### Exercise aim
Could you write out the records below exactly as they appear?

[[ Information shown open ]]

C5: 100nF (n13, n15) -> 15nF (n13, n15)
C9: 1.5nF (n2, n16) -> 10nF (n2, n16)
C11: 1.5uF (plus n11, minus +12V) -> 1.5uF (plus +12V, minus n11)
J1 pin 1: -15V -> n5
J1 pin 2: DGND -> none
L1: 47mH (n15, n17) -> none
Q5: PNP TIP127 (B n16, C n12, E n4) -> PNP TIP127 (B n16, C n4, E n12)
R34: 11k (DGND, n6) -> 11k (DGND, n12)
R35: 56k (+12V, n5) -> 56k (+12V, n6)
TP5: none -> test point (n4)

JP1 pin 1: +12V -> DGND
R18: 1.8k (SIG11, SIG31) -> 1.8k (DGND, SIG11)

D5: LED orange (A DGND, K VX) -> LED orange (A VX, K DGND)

[[ Information shown closed ]]

### Expected answer
C5: 100nF (n13, n15) -> 15nF (n13, n15)
C9: 1.5nF (n2, n16) -> 10nF (n2, n16)
C11: 1.5uF (plus n11, minus +12V) -> 1.5uF (plus +12V, minus n11)
J1 pin 1: -15V -> n5
J1 pin 2: DGND -> none
L1: 47mH (n15, n17) -> none
Q5: PNP TIP127 (B n16, C n12, E n4) -> PNP TIP127 (B n16, C n4, E n12)
R34: 11k (DGND, n6) -> 11k (DGND, n12)
R35: 56k (+12V, n5) -> 56k (+12V, n6)
TP5: none -> test point (n4)

JP1 pin 1: +12V -> DGND
R18: 1.8k (SIG11, SIG31) -> 1.8k (DGND, SIG11)

D5: LED orange (A DGND, K VX) -> LED orange (A VX, K DGND)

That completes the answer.